[The input — start]

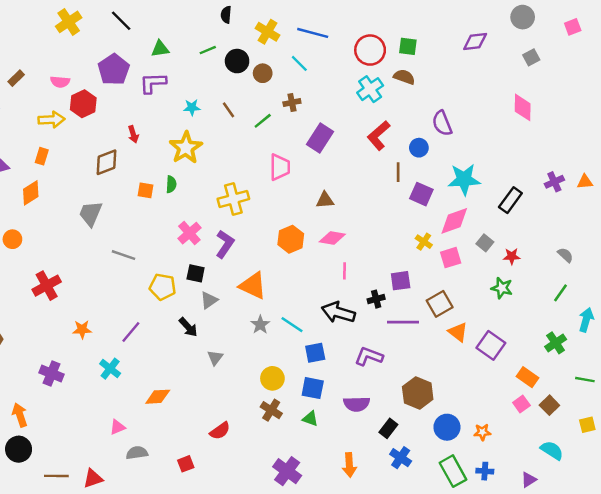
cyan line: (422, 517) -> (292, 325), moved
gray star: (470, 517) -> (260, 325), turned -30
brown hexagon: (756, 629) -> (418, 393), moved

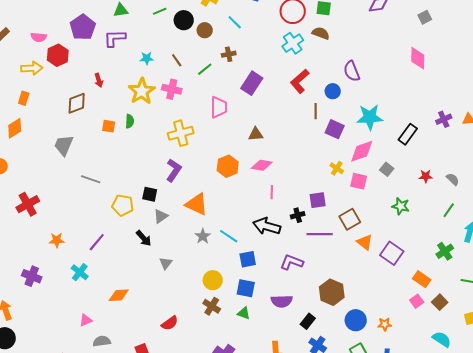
pink cross: (189, 233) -> (172, 89), moved, turned -36
red star: (512, 256) -> (426, 176), moved
pink square: (451, 258) -> (359, 181), turned 30

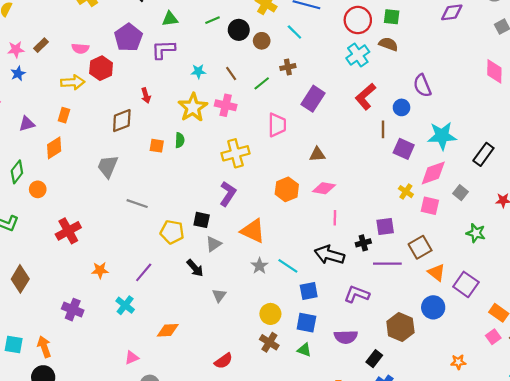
blue circle: (356, 320) -> (433, 307), moved

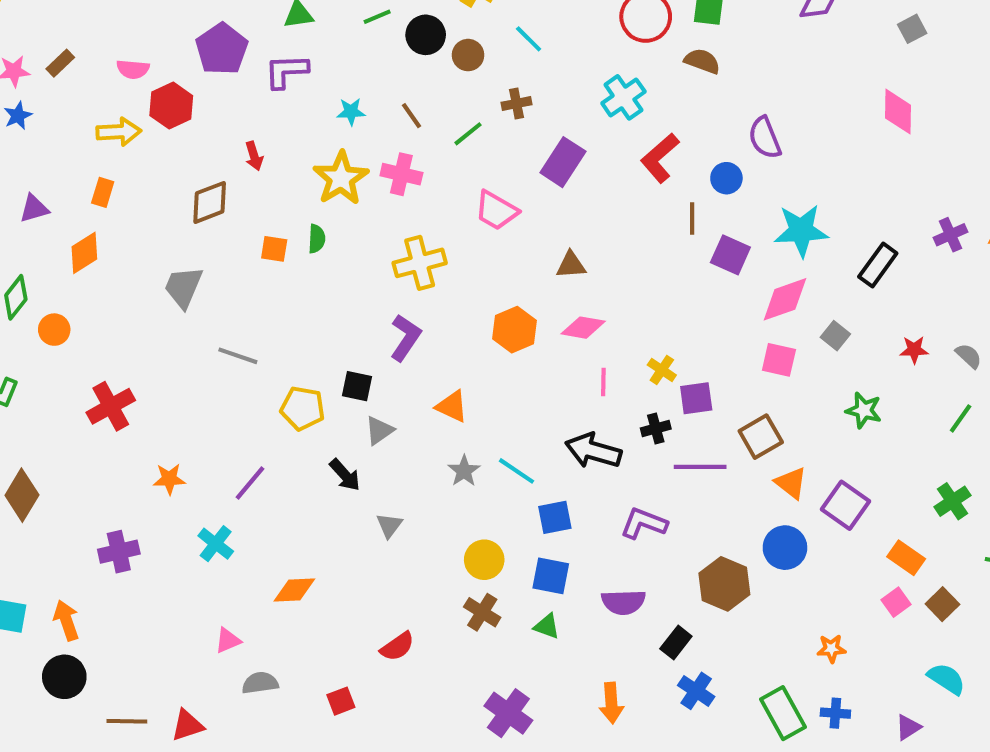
cyan cross: (358, 55) -> (623, 97), moved
pink trapezoid: (277, 125) -> (496, 210), turned 120
yellow cross: (406, 192) -> (662, 370), moved
orange triangle: (253, 231) -> (452, 406), size x0.7
purple cross: (73, 310) -> (119, 552), turned -35

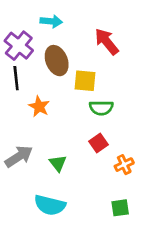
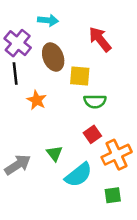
gray arrow: (19, 156) -> (18, 165), moved
orange cross: (124, 165) -> (117, 155), size x1.6
cyan semicircle: (50, 205) -> (78, 175), moved, turned -52

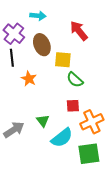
green semicircle: (95, 101) -> (75, 80), turned 42
red square: (92, 134) -> (73, 106), turned 32
green square: (113, 195) -> (89, 154), size x1.6

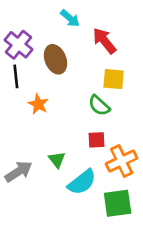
cyan arrow: (38, 16) -> (70, 18), moved, turned 35
yellow square: (63, 60) -> (114, 79), moved

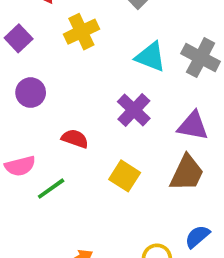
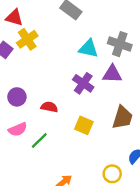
yellow cross: (81, 32) -> (27, 39), moved
purple circle: (31, 93) -> (17, 97), moved
purple triangle: (193, 126) -> (112, 74), moved

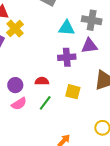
purple cross: (83, 83) -> (67, 57), turned -30
purple circle: (17, 97) -> (15, 85), moved
green line: (39, 140) -> (45, 103), moved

[The input — finish]

Each record above must be returned exactly as written, with its pictures omitted.

■ Problem solution ■
cyan line: (422, 517) -> (292, 325), moved
gray star: (470, 517) -> (260, 325), turned -30
brown hexagon: (756, 629) -> (418, 393), moved

pink cross: (189, 233) -> (172, 89), moved, turned -36
red star: (512, 256) -> (426, 176), moved
pink square: (451, 258) -> (359, 181), turned 30

blue circle: (356, 320) -> (433, 307), moved

cyan cross: (358, 55) -> (623, 97), moved
pink trapezoid: (277, 125) -> (496, 210), turned 120
yellow cross: (406, 192) -> (662, 370), moved
orange triangle: (253, 231) -> (452, 406), size x0.7
purple cross: (73, 310) -> (119, 552), turned -35

gray arrow: (19, 156) -> (18, 165), moved
orange cross: (124, 165) -> (117, 155), size x1.6
cyan semicircle: (50, 205) -> (78, 175), moved, turned -52

green semicircle: (95, 101) -> (75, 80), turned 42
red square: (92, 134) -> (73, 106), turned 32
green square: (113, 195) -> (89, 154), size x1.6

cyan arrow: (38, 16) -> (70, 18), moved, turned 35
yellow square: (63, 60) -> (114, 79), moved

yellow cross: (81, 32) -> (27, 39), moved
purple circle: (31, 93) -> (17, 97), moved
purple triangle: (193, 126) -> (112, 74), moved

purple cross: (83, 83) -> (67, 57), turned -30
purple circle: (17, 97) -> (15, 85), moved
green line: (39, 140) -> (45, 103), moved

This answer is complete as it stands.